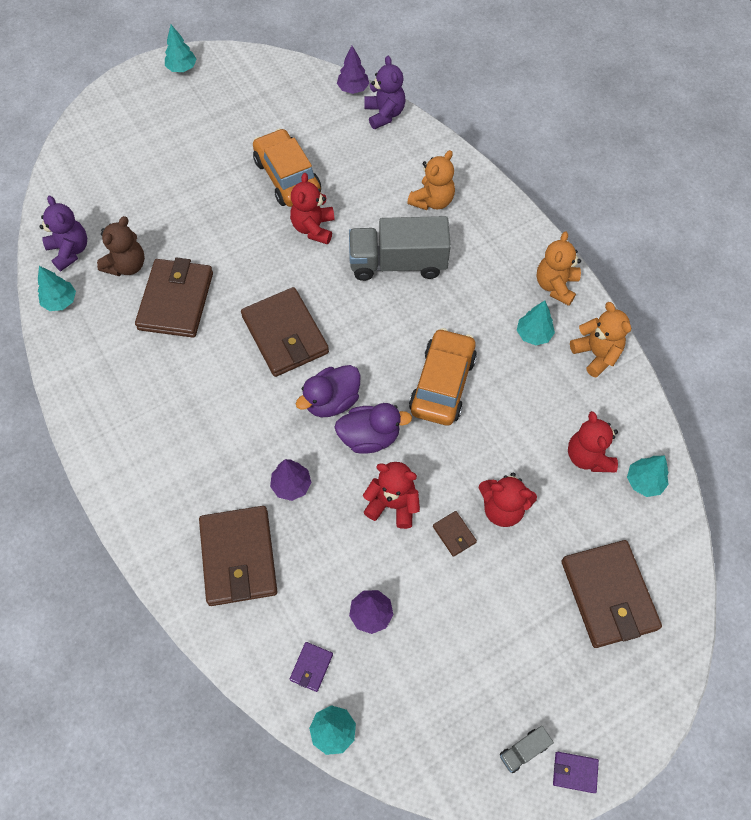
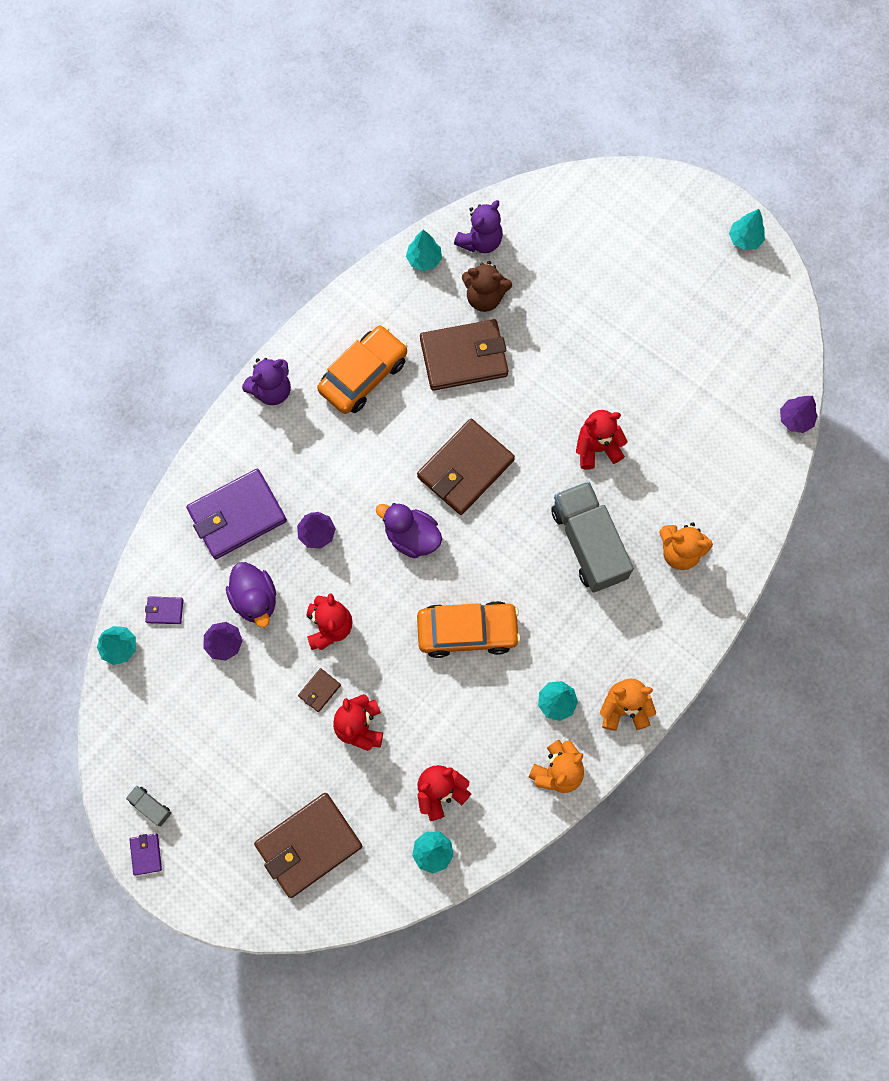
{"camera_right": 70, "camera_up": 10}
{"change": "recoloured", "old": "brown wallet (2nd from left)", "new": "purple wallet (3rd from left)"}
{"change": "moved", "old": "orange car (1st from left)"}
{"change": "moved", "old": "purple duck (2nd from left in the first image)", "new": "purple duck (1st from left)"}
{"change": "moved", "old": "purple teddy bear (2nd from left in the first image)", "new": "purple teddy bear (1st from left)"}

***

→ PROBLEM DESCRIPTION: Take the preceding listing and transcribe it exactly, skipping the pictures.

→ REPLY:
{"camera_right": 70, "camera_up": 10}
{"change": "recoloured", "old": "brown wallet (2nd from left)", "new": "purple wallet (3rd from left)"}
{"change": "moved", "old": "orange car (1st from left)"}
{"change": "moved", "old": "purple duck (2nd from left in the first image)", "new": "purple duck (1st from left)"}
{"change": "moved", "old": "purple teddy bear (2nd from left in the first image)", "new": "purple teddy bear (1st from left)"}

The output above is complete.